**Required work:** The answer should be one number, the count of lines in the data with "none".

**Collected data:**
———
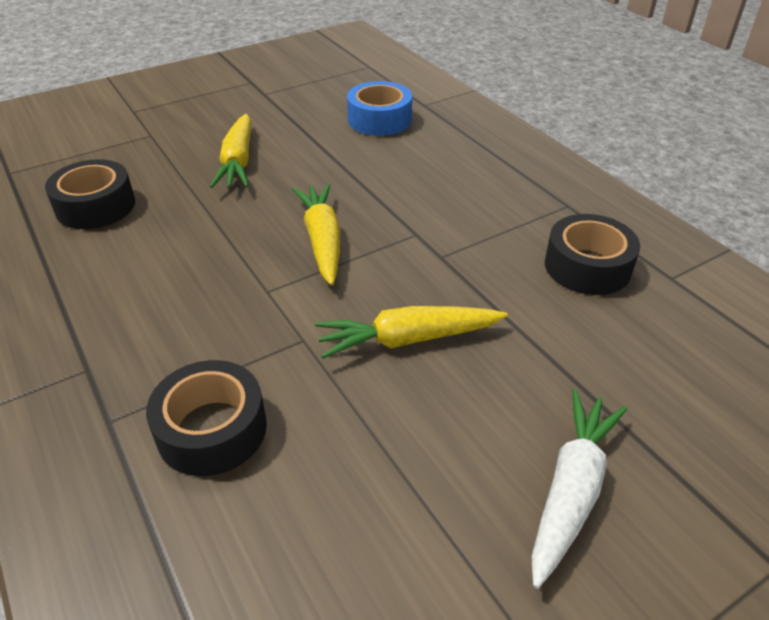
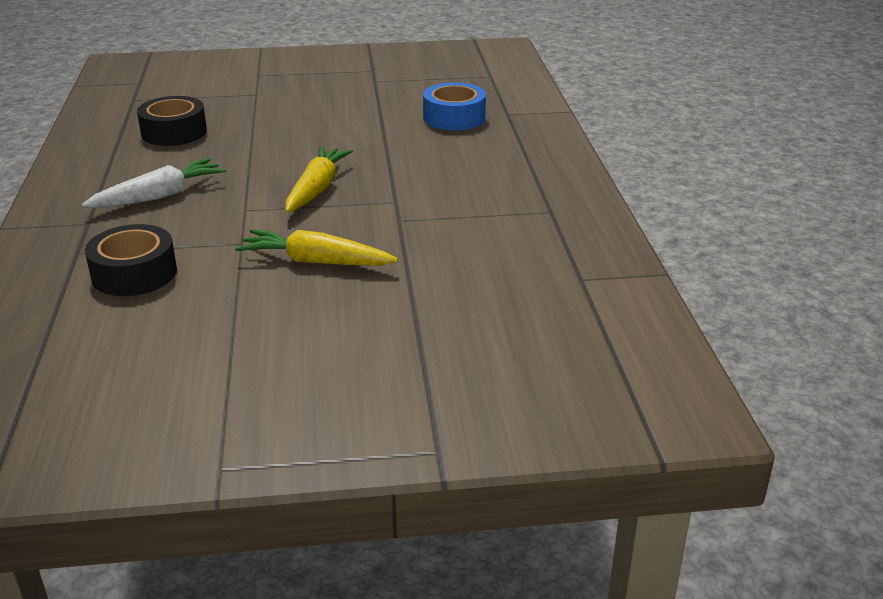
camera: 25 degrees right, 10 degrees down
(238, 162) = (305, 125): yellow carrot -> none
(571, 489) = (338, 370): white carrot -> white carrot (160, 196)
(587, 266) = (514, 254): black tape -> none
———
**Written solution:** 2